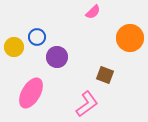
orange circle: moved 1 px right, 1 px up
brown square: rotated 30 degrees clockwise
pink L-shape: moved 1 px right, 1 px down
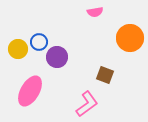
pink semicircle: moved 2 px right; rotated 35 degrees clockwise
blue circle: moved 2 px right, 5 px down
yellow circle: moved 4 px right, 2 px down
pink ellipse: moved 1 px left, 2 px up
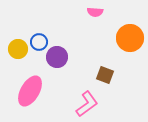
pink semicircle: rotated 14 degrees clockwise
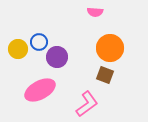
orange circle: moved 20 px left, 10 px down
pink ellipse: moved 10 px right, 1 px up; rotated 32 degrees clockwise
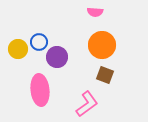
orange circle: moved 8 px left, 3 px up
pink ellipse: rotated 68 degrees counterclockwise
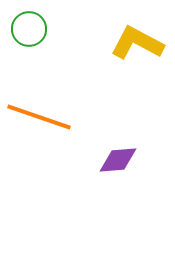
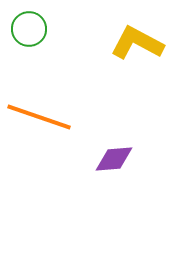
purple diamond: moved 4 px left, 1 px up
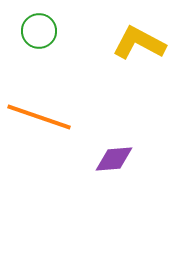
green circle: moved 10 px right, 2 px down
yellow L-shape: moved 2 px right
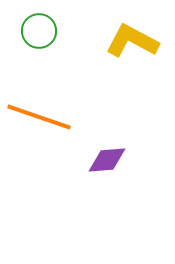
yellow L-shape: moved 7 px left, 2 px up
purple diamond: moved 7 px left, 1 px down
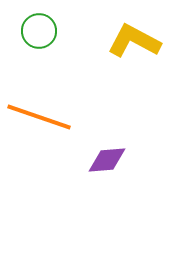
yellow L-shape: moved 2 px right
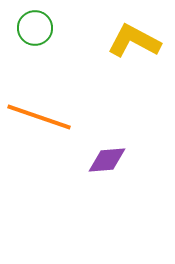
green circle: moved 4 px left, 3 px up
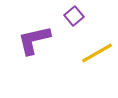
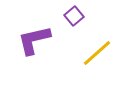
yellow line: rotated 12 degrees counterclockwise
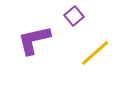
yellow line: moved 2 px left
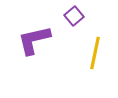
yellow line: rotated 36 degrees counterclockwise
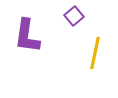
purple L-shape: moved 7 px left, 4 px up; rotated 69 degrees counterclockwise
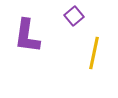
yellow line: moved 1 px left
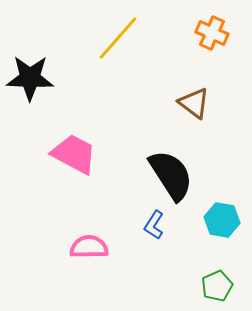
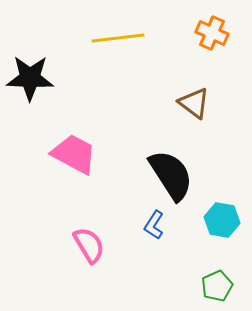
yellow line: rotated 42 degrees clockwise
pink semicircle: moved 2 px up; rotated 60 degrees clockwise
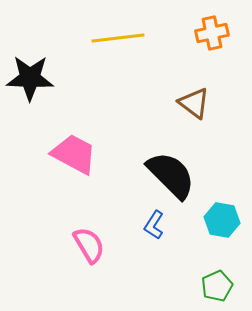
orange cross: rotated 36 degrees counterclockwise
black semicircle: rotated 12 degrees counterclockwise
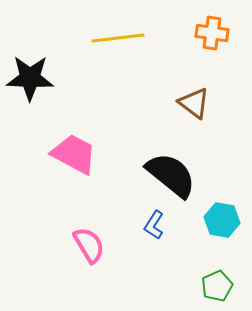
orange cross: rotated 20 degrees clockwise
black semicircle: rotated 6 degrees counterclockwise
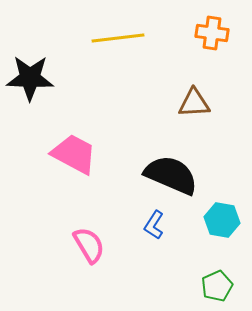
brown triangle: rotated 40 degrees counterclockwise
black semicircle: rotated 16 degrees counterclockwise
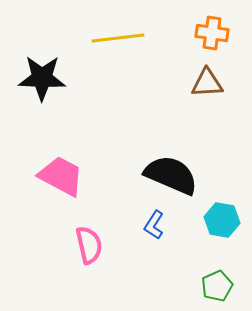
black star: moved 12 px right
brown triangle: moved 13 px right, 20 px up
pink trapezoid: moved 13 px left, 22 px down
pink semicircle: rotated 18 degrees clockwise
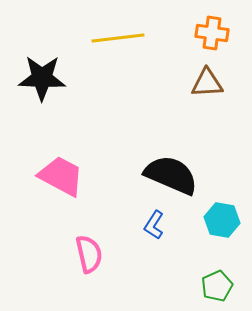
pink semicircle: moved 9 px down
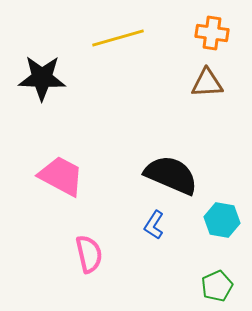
yellow line: rotated 9 degrees counterclockwise
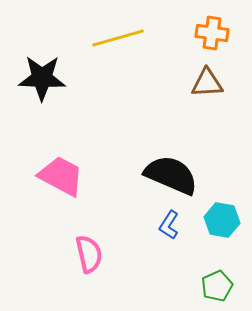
blue L-shape: moved 15 px right
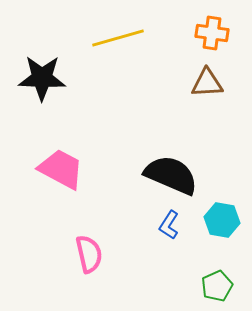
pink trapezoid: moved 7 px up
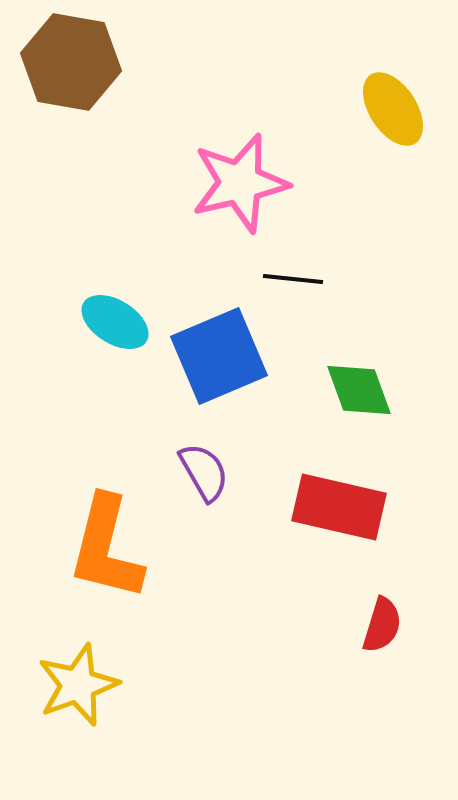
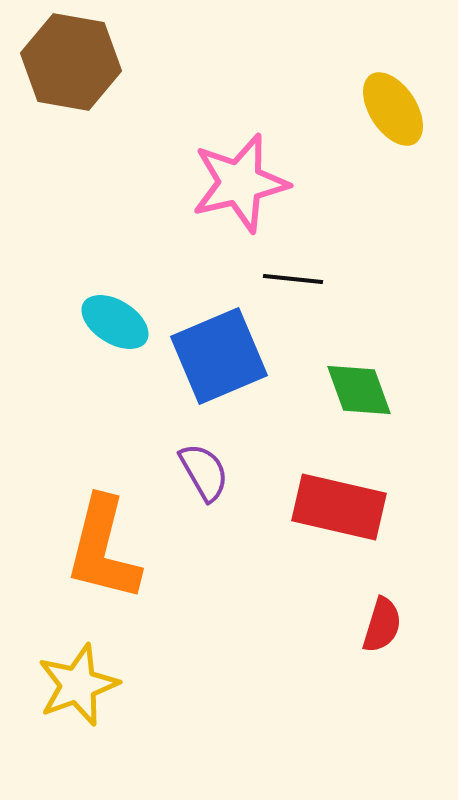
orange L-shape: moved 3 px left, 1 px down
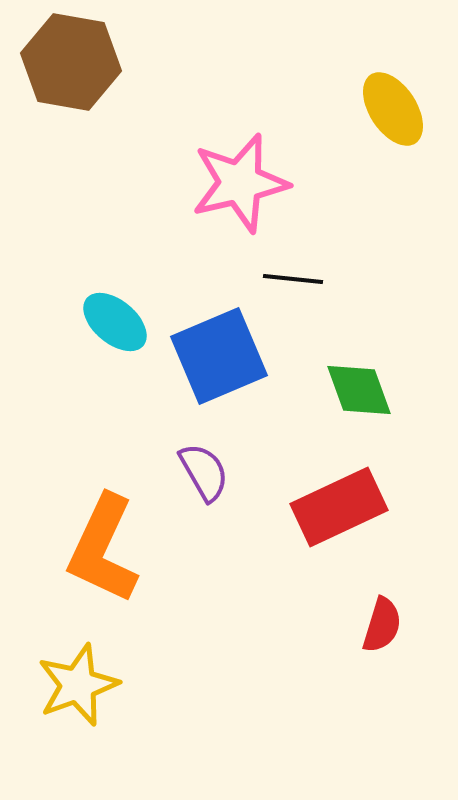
cyan ellipse: rotated 8 degrees clockwise
red rectangle: rotated 38 degrees counterclockwise
orange L-shape: rotated 11 degrees clockwise
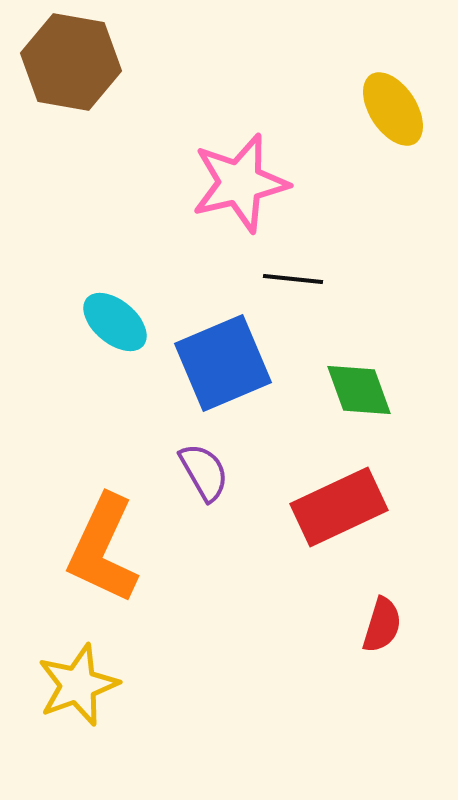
blue square: moved 4 px right, 7 px down
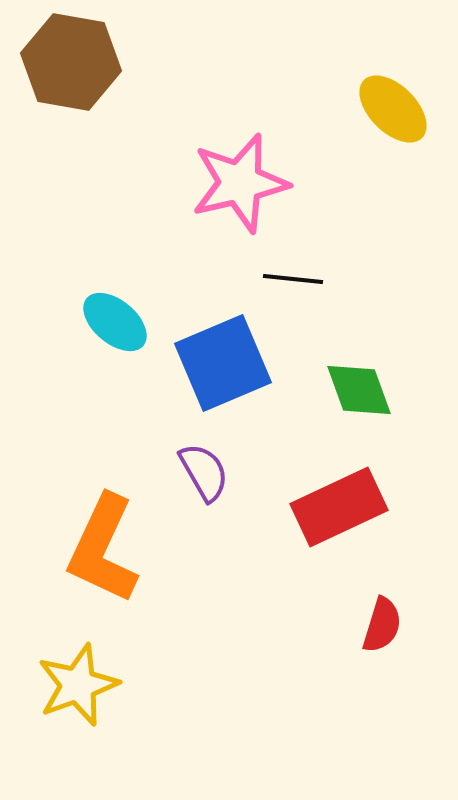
yellow ellipse: rotated 12 degrees counterclockwise
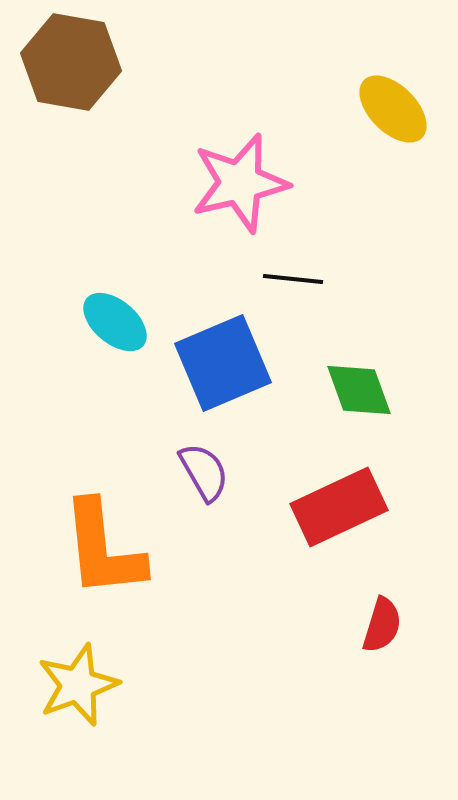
orange L-shape: rotated 31 degrees counterclockwise
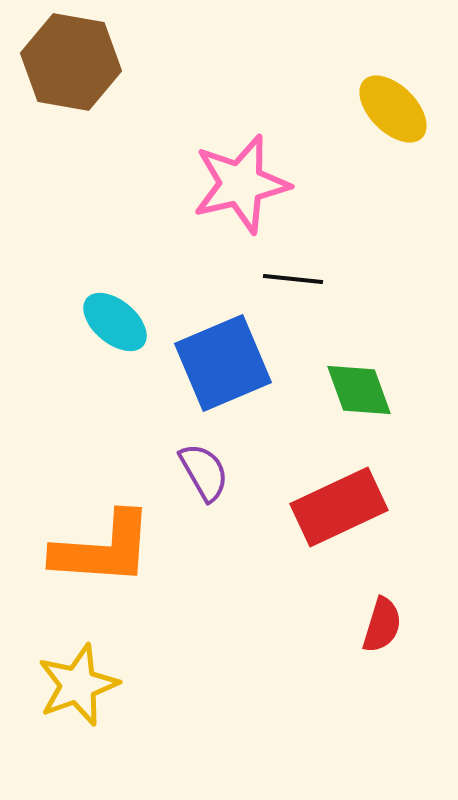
pink star: moved 1 px right, 1 px down
orange L-shape: rotated 80 degrees counterclockwise
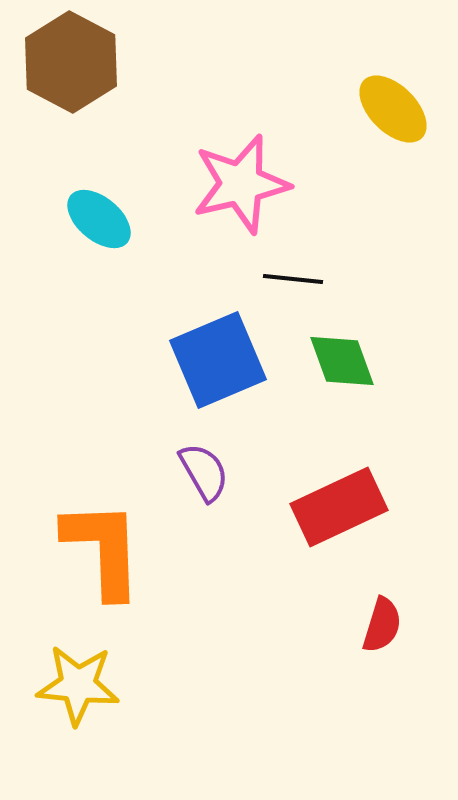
brown hexagon: rotated 18 degrees clockwise
cyan ellipse: moved 16 px left, 103 px up
blue square: moved 5 px left, 3 px up
green diamond: moved 17 px left, 29 px up
orange L-shape: rotated 96 degrees counterclockwise
yellow star: rotated 26 degrees clockwise
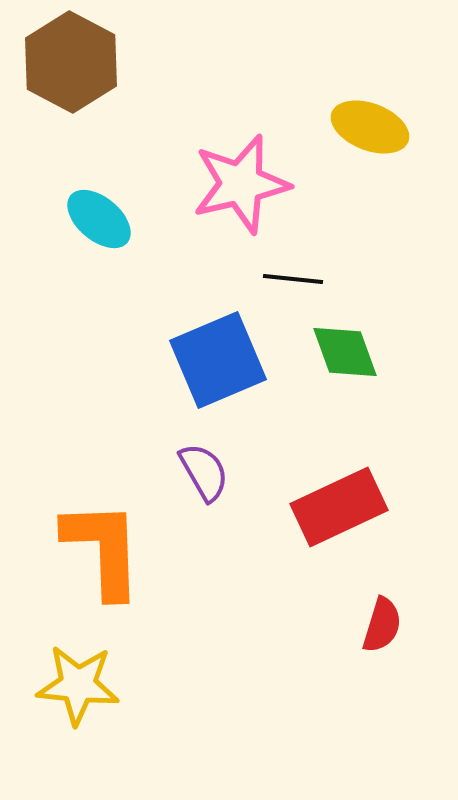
yellow ellipse: moved 23 px left, 18 px down; rotated 24 degrees counterclockwise
green diamond: moved 3 px right, 9 px up
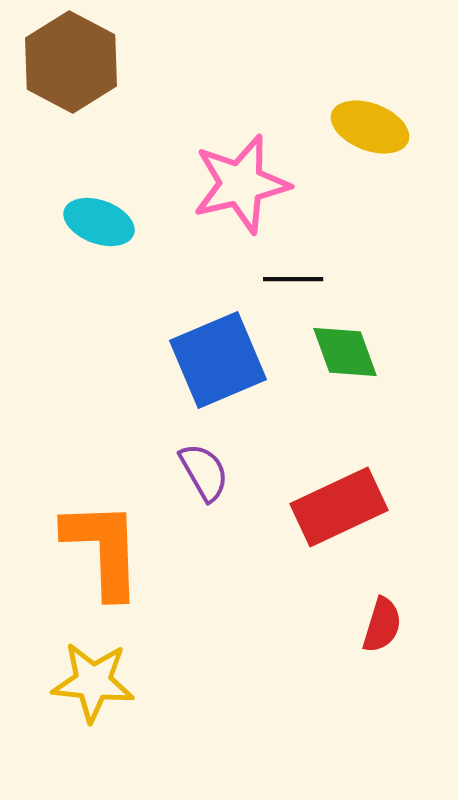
cyan ellipse: moved 3 px down; rotated 20 degrees counterclockwise
black line: rotated 6 degrees counterclockwise
yellow star: moved 15 px right, 3 px up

____

• EXERCISE DESCRIPTION: Convert the rows above into a numbered list, starting at the line that contains "green circle: moved 10 px right, 2 px down" and stopping after the line that contains "yellow line: moved 2 px left". Omit blank lines and leave the pictures out.

• ANSWER TO THIS PROBLEM:
1. green circle: moved 10 px right, 2 px down
2. yellow L-shape: moved 2 px right
3. yellow L-shape: moved 7 px left, 2 px up
4. purple diamond: moved 7 px left, 1 px down
5. yellow L-shape: moved 2 px right
6. green circle: moved 4 px left, 3 px up
7. yellow line: rotated 12 degrees counterclockwise
8. yellow line: moved 2 px left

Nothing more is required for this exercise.